ACTIVITY: When a line in the entries contains the word "grey", copy that line in full.

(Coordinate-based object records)
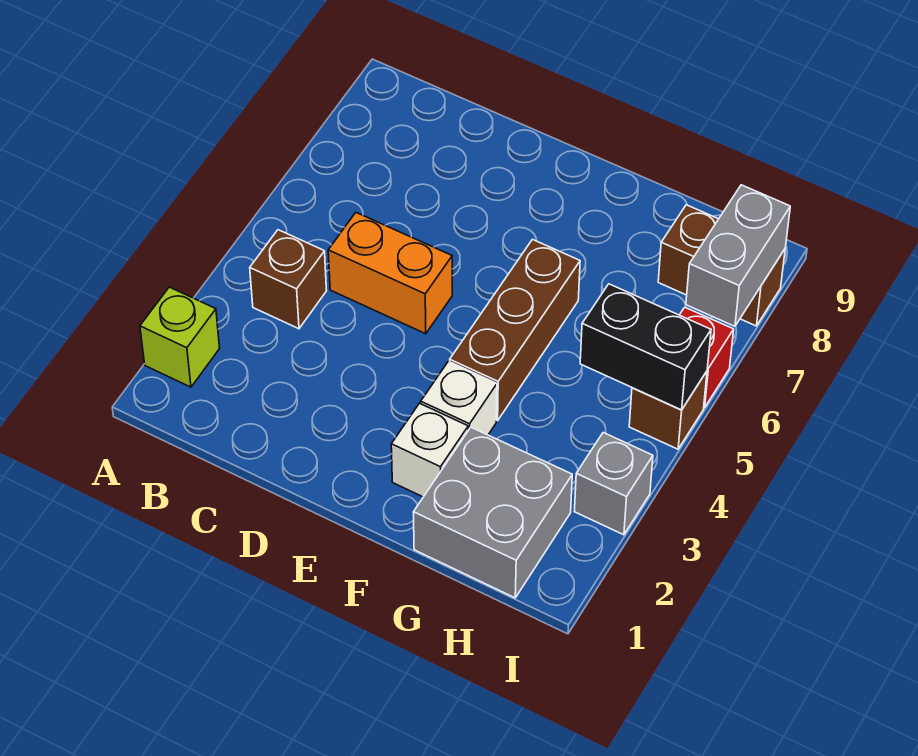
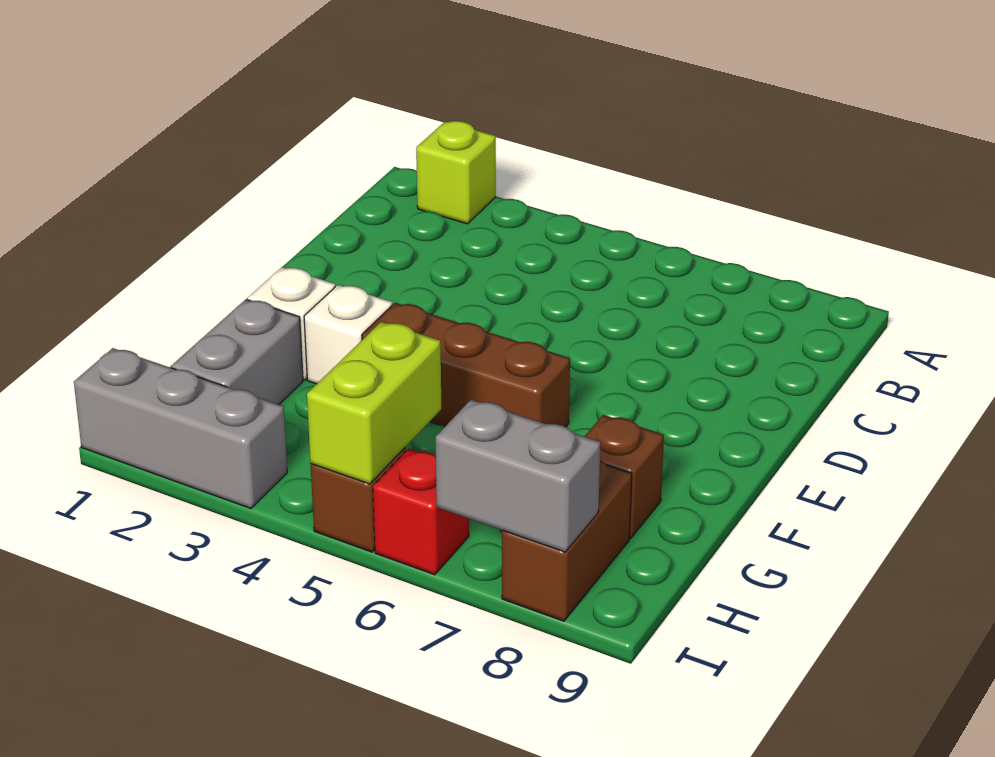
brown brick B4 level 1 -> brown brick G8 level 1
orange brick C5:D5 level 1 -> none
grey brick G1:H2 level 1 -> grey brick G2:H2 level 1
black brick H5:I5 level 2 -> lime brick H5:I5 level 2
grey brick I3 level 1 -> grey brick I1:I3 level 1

RESPONSE TO THIS EXERCISE:
grey brick G1:H2 level 1 -> grey brick G2:H2 level 1
grey brick I3 level 1 -> grey brick I1:I3 level 1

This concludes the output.